Every line of the data that includes "moved" should be copied out.

Items listed in a dataset:
>>>
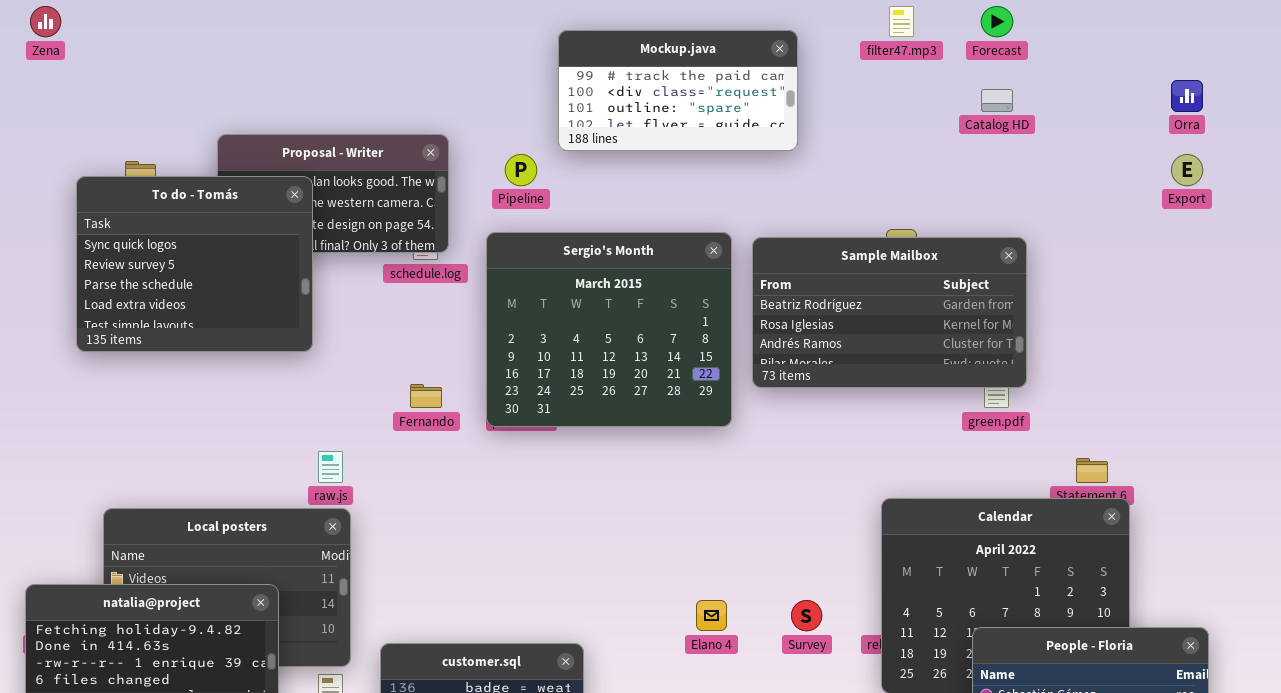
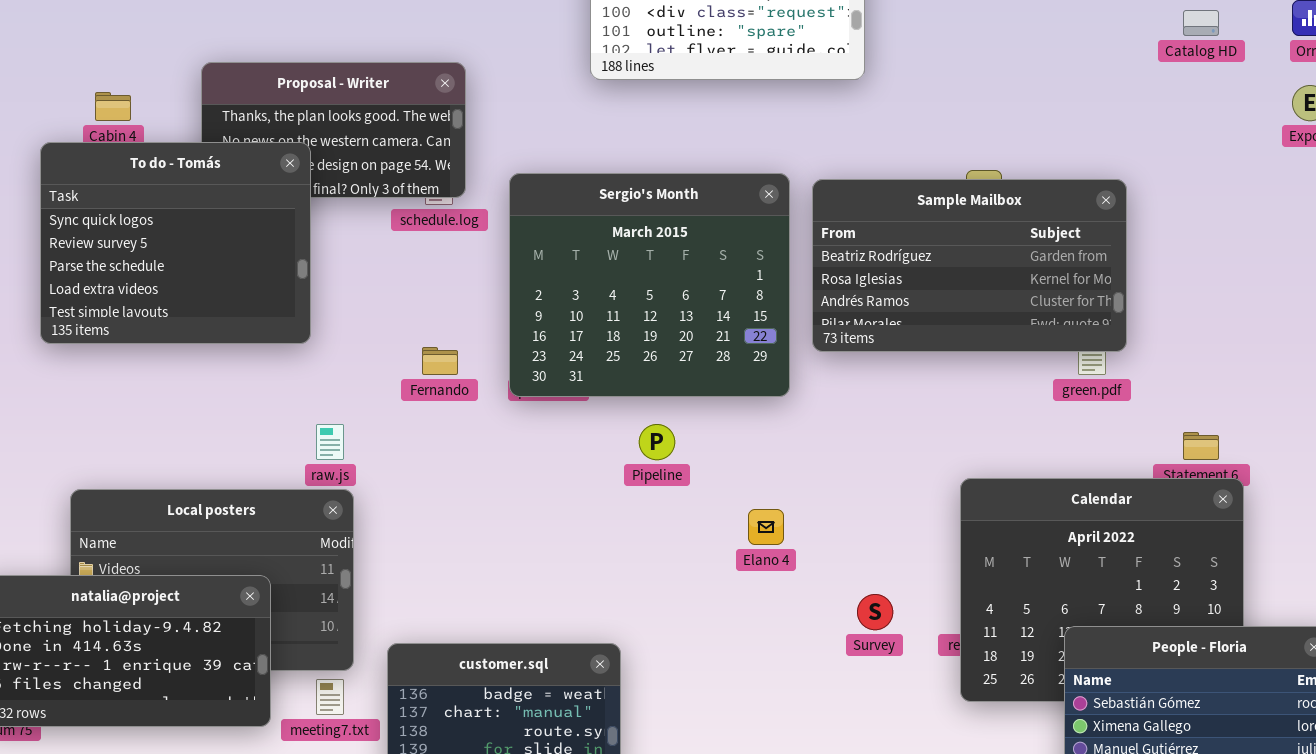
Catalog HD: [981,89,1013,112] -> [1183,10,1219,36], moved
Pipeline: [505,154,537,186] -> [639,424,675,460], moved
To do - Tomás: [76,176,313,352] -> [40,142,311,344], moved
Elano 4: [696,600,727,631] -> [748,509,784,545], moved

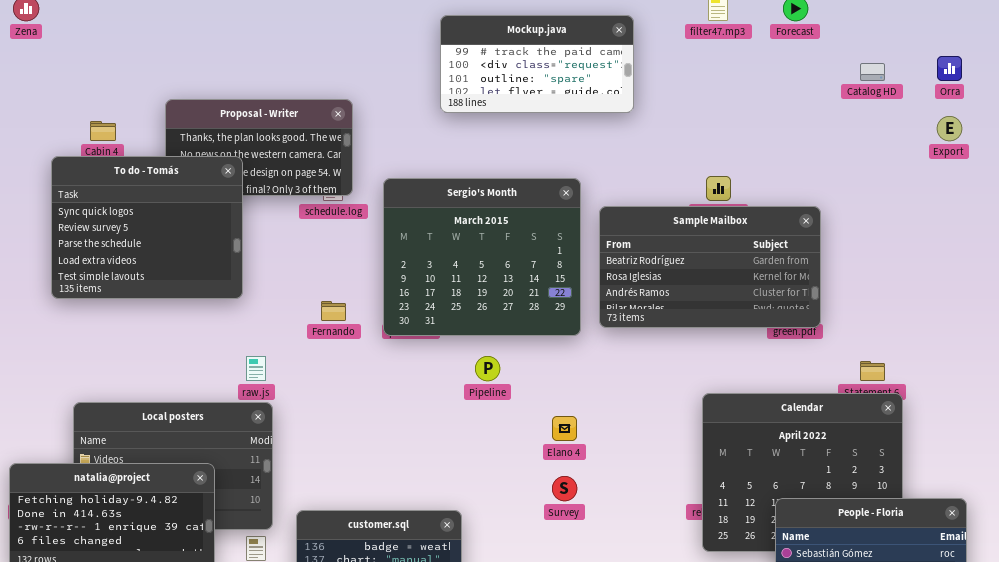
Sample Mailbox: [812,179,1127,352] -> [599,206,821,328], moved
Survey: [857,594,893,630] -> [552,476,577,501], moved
<<<
>>>
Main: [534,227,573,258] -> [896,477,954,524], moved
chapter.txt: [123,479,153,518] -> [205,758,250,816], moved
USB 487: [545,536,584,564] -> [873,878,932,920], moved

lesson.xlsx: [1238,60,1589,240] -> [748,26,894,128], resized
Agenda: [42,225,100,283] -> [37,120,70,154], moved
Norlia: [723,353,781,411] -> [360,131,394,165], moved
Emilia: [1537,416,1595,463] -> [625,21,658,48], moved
<<<
- Response to the task -
Catalog HD: [981,89,1013,112] -> [1183,10,1219,36], moved
Pipeline: [505,154,537,186] -> [639,424,675,460], moved
To do - Tomás: [76,176,313,352] -> [40,142,311,344], moved
Elano 4: [696,600,727,631] -> [748,509,784,545], moved
Sample Mailbox: [812,179,1127,352] -> [599,206,821,328], moved
Survey: [857,594,893,630] -> [552,476,577,501], moved
Main: [534,227,573,258] -> [896,477,954,524], moved
chapter.txt: [123,479,153,518] -> [205,758,250,816], moved
USB 487: [545,536,584,564] -> [873,878,932,920], moved
Agenda: [42,225,100,283] -> [37,120,70,154], moved
Norlia: [723,353,781,411] -> [360,131,394,165], moved
Emilia: [1537,416,1595,463] -> [625,21,658,48], moved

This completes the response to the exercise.